TASK OBJECTIVE
Copy out the data below line for line without changing anything, but leave out the picture.
/---
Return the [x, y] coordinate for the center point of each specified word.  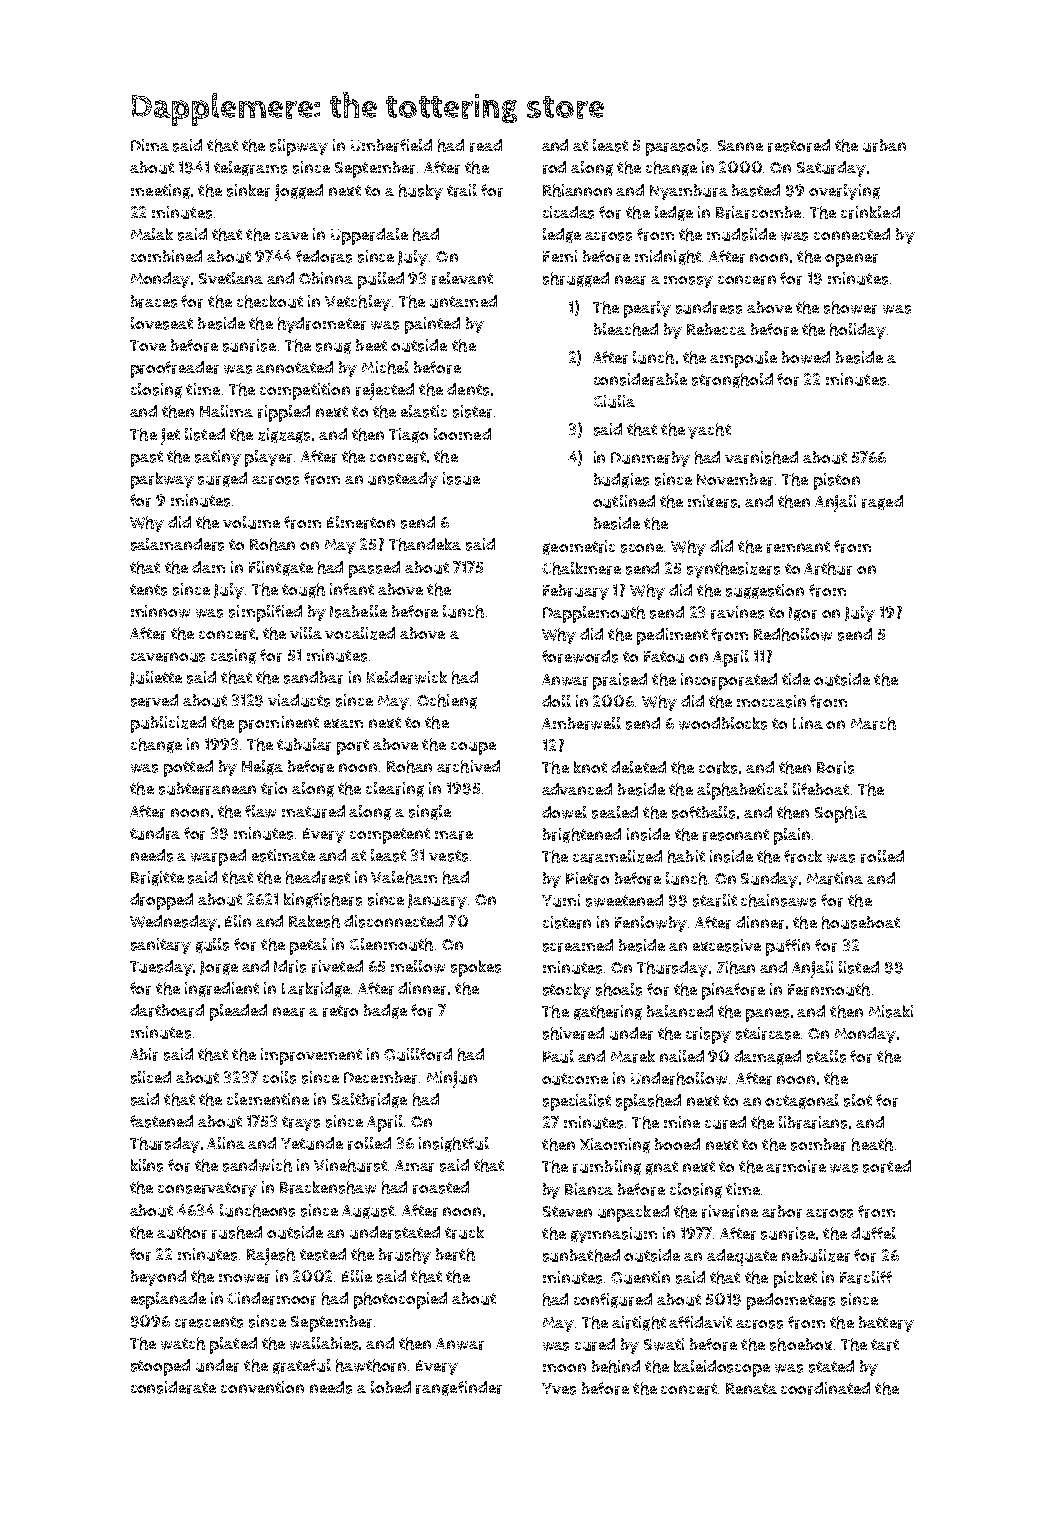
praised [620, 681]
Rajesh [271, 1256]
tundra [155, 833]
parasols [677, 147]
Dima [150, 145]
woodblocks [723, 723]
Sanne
\---
RESULT
Return the [x, y] coordinate for the center point of each specified word.  
praised [620, 681]
Rajesh [271, 1256]
tundra [155, 833]
parasols [677, 147]
Dima [150, 145]
woodblocks [723, 723]
Sanne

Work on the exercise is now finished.